Look below for the line that has "grey brick E1:E2". Set down the lines from there through the line that has "yellow brick G2 level 3 -> none", exactly as written.
+++++
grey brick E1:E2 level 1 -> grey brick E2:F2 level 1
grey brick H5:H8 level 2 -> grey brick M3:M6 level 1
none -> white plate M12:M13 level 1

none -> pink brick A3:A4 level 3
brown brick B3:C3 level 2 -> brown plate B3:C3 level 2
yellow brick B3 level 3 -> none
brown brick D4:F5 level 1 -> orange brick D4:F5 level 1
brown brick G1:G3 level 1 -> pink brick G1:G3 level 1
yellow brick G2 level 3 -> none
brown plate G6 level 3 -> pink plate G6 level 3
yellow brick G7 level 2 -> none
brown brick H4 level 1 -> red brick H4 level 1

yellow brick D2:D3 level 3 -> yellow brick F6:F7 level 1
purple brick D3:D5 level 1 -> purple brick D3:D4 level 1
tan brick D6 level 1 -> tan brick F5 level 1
+++++
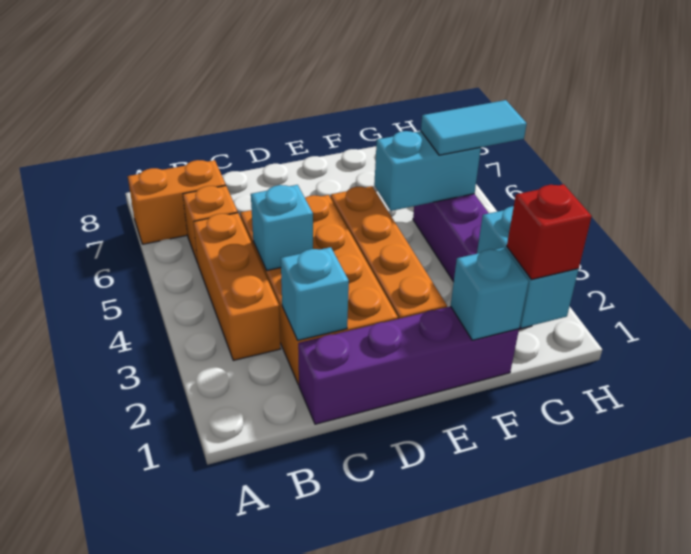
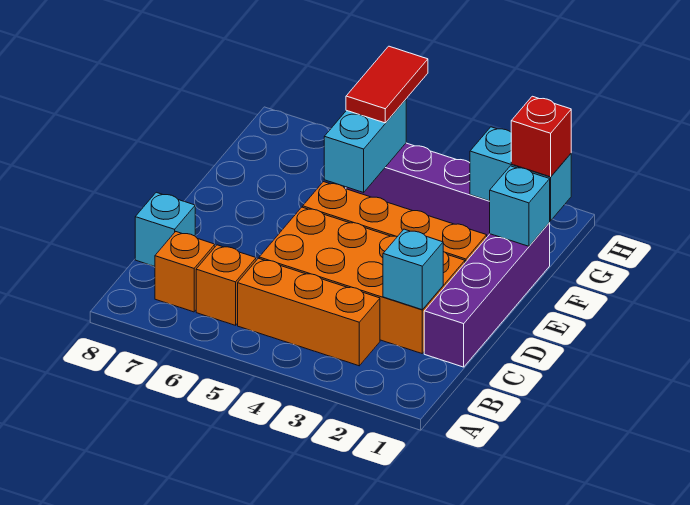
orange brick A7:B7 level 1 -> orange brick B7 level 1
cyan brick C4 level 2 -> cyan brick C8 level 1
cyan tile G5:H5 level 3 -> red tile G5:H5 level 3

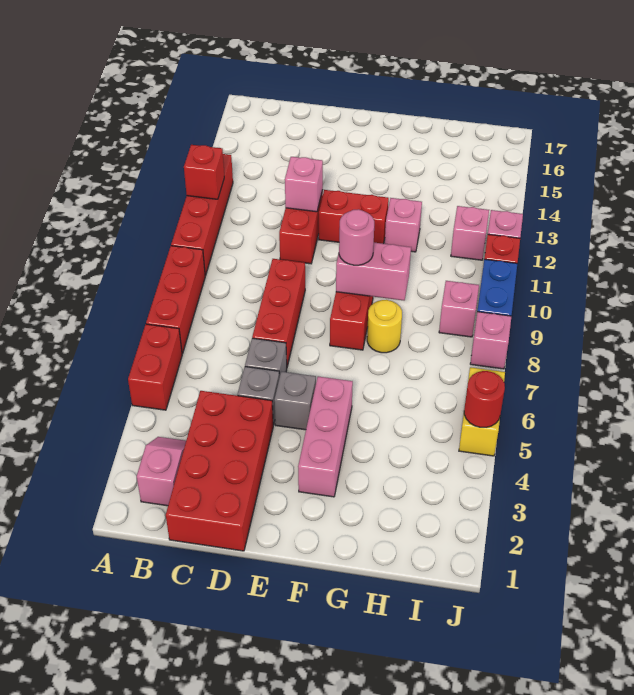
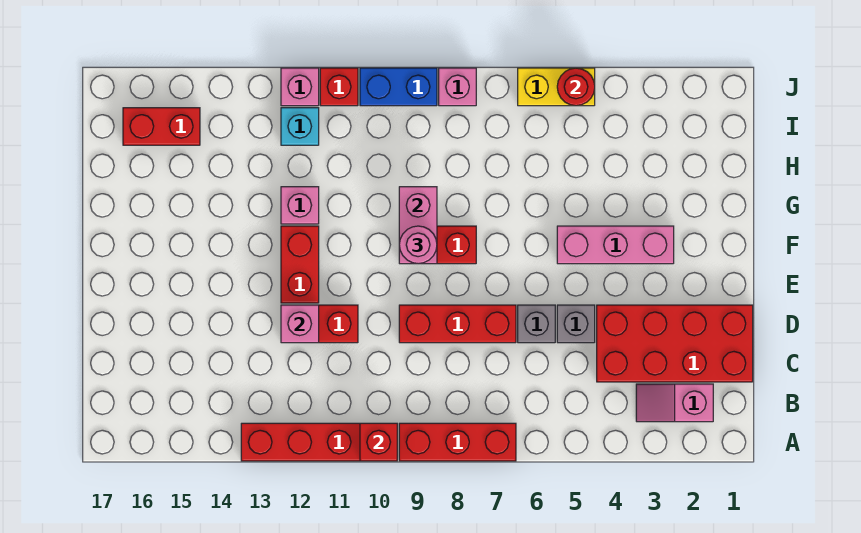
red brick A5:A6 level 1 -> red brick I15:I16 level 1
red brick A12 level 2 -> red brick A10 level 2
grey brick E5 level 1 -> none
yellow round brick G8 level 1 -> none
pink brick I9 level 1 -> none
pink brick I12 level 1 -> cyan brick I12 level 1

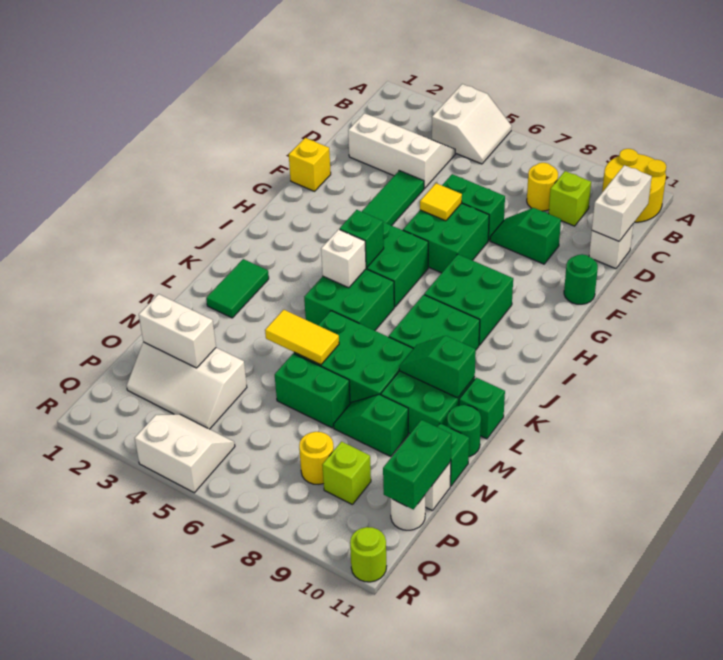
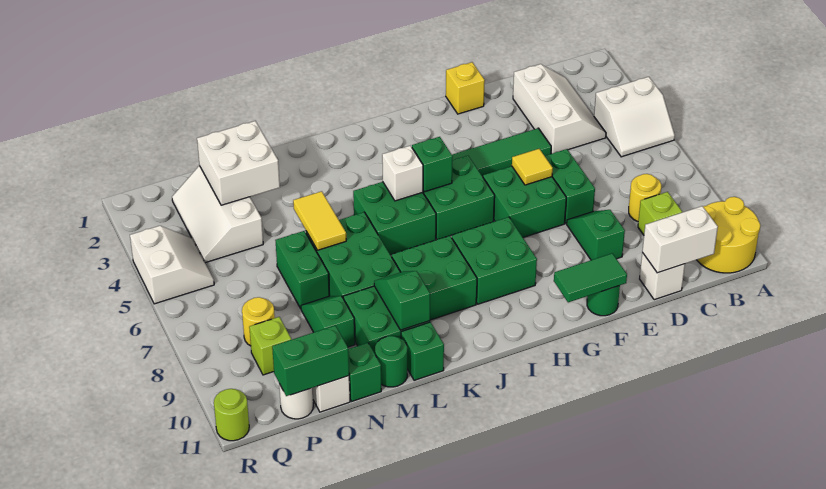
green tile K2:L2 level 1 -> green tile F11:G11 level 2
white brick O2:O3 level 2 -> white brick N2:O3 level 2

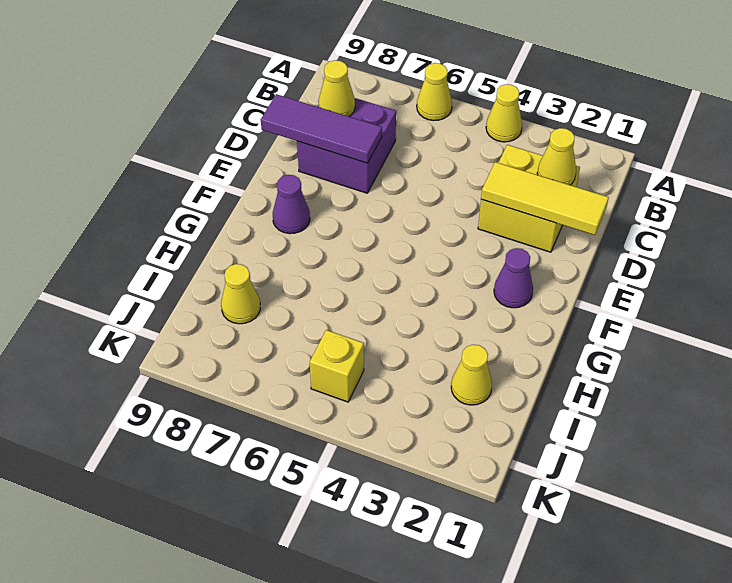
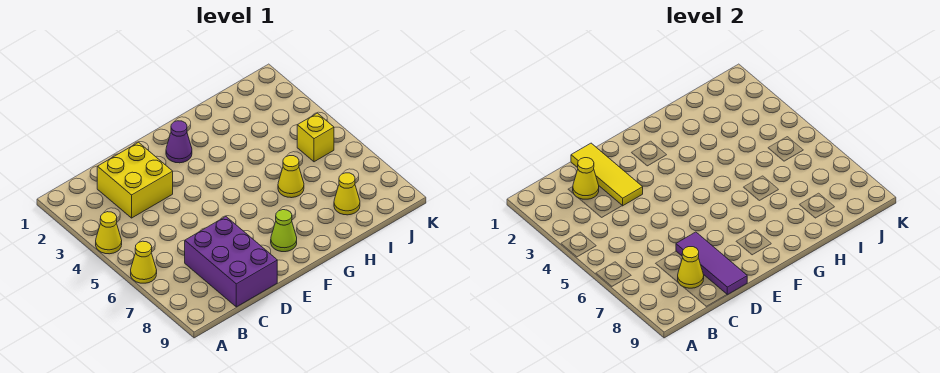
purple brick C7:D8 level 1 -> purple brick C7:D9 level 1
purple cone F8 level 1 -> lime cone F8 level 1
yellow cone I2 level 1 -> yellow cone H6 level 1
+++++
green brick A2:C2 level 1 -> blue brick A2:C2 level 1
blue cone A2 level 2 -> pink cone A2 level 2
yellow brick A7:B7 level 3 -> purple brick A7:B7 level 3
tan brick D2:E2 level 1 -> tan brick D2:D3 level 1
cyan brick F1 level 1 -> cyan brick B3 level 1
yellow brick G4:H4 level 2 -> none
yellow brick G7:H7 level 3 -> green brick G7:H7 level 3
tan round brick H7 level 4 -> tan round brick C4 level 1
+++++
_ANSWER TO THIS PROBLEM_.
grey brick E1:E2 level 1 -> grey brick E2:F2 level 1
grey brick H5:H8 level 2 -> grey brick M3:M6 level 1
none -> white plate M12:M13 level 1

none -> pink brick A3:A4 level 3
brown brick B3:C3 level 2 -> brown plate B3:C3 level 2
yellow brick B3 level 3 -> none
brown brick D4:F5 level 1 -> orange brick D4:F5 level 1
brown brick G1:G3 level 1 -> pink brick G1:G3 level 1
yellow brick G2 level 3 -> none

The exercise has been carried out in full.